-- start DATA SUPPLIED --

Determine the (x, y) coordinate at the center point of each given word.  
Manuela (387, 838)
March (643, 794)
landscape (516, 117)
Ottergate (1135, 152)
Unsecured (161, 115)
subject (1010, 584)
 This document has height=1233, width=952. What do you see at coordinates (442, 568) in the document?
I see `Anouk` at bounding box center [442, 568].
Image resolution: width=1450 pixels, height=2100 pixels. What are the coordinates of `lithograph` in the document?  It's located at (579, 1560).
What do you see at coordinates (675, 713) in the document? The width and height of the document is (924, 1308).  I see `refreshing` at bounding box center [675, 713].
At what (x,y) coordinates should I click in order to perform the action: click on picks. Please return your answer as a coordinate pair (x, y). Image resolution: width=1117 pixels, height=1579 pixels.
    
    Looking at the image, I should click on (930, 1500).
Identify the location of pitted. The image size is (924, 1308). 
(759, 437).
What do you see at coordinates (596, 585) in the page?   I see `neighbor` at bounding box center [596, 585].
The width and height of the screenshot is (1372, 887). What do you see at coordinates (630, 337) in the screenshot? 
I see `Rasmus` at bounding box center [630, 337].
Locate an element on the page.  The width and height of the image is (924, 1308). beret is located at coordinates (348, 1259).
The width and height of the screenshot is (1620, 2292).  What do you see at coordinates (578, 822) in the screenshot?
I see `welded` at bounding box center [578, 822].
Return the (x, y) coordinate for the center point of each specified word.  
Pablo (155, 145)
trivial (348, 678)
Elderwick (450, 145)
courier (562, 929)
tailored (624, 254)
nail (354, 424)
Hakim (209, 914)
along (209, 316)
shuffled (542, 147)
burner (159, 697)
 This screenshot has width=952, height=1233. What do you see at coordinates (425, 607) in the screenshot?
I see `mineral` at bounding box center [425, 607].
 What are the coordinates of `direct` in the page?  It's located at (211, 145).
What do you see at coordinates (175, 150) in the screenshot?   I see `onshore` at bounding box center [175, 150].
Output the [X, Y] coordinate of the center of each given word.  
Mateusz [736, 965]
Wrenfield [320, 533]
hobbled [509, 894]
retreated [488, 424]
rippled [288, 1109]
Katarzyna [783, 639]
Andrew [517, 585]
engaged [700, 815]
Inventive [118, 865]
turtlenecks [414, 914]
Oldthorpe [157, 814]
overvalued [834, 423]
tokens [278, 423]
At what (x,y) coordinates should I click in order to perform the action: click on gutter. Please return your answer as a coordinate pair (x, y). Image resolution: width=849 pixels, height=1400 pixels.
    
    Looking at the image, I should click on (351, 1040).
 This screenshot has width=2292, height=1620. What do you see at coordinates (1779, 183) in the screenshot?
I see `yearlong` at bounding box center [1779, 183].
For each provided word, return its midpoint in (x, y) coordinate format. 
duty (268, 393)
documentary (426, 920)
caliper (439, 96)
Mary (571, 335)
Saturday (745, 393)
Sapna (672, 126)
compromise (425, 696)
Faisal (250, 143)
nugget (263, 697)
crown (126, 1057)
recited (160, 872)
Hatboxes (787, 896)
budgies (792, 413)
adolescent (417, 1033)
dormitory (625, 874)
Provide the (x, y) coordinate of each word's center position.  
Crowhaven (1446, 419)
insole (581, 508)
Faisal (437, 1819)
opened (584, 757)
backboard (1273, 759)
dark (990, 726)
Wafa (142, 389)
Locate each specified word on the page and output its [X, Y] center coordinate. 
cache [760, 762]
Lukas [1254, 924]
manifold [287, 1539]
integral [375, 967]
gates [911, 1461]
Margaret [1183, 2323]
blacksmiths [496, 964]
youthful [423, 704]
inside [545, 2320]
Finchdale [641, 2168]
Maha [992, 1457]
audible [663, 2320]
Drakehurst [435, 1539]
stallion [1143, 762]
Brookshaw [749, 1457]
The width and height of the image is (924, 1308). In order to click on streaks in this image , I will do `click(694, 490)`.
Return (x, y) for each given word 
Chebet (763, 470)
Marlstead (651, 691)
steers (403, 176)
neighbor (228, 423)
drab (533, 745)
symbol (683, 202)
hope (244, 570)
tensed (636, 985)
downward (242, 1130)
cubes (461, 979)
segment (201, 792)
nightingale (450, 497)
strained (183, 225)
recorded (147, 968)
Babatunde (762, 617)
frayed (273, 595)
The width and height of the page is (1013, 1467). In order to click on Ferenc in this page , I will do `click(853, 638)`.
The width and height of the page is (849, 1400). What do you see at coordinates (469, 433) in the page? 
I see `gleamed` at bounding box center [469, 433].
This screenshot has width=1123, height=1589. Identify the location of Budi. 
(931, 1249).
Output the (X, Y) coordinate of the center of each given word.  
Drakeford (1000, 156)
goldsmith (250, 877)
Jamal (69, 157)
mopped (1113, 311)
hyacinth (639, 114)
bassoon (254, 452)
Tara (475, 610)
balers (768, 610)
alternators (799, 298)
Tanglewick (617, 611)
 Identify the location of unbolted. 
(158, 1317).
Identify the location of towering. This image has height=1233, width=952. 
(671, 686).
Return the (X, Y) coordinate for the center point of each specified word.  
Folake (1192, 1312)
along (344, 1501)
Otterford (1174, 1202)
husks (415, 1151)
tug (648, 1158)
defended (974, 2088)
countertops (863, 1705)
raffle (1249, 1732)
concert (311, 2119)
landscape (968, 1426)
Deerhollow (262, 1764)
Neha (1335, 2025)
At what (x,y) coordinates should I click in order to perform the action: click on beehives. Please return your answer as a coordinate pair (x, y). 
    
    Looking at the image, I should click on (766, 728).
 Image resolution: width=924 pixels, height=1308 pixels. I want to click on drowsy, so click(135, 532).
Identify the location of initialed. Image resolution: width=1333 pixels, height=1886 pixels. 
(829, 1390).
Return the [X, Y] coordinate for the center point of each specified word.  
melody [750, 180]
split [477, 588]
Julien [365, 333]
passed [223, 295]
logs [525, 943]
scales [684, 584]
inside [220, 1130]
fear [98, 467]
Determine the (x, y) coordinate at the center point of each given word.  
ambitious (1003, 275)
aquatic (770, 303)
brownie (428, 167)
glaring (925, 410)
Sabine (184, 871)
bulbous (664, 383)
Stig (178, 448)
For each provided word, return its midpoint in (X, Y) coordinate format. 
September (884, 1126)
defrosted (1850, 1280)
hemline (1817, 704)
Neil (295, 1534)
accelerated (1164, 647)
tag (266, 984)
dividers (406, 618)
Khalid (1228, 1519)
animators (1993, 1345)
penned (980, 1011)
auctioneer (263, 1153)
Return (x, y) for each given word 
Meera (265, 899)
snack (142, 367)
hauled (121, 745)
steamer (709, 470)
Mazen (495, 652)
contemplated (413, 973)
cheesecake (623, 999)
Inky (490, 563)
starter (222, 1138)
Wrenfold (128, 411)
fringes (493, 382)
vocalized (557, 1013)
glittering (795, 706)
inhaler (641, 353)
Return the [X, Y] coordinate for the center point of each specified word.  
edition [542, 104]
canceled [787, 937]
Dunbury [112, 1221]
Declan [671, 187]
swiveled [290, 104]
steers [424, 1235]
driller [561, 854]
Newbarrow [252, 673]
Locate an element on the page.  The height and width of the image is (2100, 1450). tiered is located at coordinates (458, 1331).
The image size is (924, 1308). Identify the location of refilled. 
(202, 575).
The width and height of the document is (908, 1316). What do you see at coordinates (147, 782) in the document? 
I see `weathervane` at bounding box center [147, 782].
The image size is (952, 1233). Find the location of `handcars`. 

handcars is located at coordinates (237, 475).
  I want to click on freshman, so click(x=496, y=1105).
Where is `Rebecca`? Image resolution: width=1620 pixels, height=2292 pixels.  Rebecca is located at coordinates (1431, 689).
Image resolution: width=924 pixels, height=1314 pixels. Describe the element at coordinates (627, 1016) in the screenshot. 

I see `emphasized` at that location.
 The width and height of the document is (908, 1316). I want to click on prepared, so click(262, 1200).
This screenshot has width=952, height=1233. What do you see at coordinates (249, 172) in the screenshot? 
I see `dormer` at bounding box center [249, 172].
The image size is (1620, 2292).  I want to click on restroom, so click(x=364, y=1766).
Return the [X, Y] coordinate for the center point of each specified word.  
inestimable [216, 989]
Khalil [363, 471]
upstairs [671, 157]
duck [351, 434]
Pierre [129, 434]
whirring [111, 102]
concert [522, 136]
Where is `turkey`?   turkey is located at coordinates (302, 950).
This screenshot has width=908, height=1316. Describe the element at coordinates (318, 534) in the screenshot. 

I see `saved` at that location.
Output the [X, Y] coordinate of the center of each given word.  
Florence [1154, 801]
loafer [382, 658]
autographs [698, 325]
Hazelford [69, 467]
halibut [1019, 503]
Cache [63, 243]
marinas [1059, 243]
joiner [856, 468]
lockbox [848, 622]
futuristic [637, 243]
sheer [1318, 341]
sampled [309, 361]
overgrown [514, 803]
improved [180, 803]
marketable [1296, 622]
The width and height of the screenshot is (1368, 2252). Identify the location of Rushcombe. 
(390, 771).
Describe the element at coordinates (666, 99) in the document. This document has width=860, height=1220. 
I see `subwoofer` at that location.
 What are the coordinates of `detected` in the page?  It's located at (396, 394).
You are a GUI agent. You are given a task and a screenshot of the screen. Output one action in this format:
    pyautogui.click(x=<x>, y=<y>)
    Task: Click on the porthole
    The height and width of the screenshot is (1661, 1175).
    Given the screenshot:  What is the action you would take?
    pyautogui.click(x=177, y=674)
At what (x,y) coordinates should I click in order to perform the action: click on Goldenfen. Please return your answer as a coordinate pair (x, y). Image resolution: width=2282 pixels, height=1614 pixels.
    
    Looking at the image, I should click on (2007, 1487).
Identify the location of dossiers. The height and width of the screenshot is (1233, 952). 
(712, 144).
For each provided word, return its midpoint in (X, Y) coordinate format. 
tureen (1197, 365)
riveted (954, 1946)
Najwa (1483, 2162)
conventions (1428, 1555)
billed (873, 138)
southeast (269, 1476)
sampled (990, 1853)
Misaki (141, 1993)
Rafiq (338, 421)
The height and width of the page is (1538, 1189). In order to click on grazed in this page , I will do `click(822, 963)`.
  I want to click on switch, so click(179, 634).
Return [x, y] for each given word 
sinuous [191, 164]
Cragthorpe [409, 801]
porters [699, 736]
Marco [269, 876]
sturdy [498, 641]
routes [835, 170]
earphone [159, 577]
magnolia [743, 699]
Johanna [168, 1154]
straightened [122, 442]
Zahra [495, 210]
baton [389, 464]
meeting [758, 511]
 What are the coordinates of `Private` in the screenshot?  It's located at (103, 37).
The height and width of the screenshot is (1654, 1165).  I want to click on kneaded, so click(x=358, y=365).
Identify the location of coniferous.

-- end DATA SUPPLIED --

== TO BE DONE ==
Swap "landscape" for "portrait" in the lines running from the start of the records through the line containing "center [442, 568].", and reproduce only those lines with everything else unchanged.

== EXERCISE OUTPUT ==
Determine the (x, y) coordinate at the center point of each given word.  
Manuela (387, 838)
March (643, 794)
portrait (516, 117)
Ottergate (1135, 152)
Unsecured (161, 115)
subject (1010, 584)
 This document has height=1233, width=952. What do you see at coordinates (442, 568) in the document?
I see `Anouk` at bounding box center [442, 568].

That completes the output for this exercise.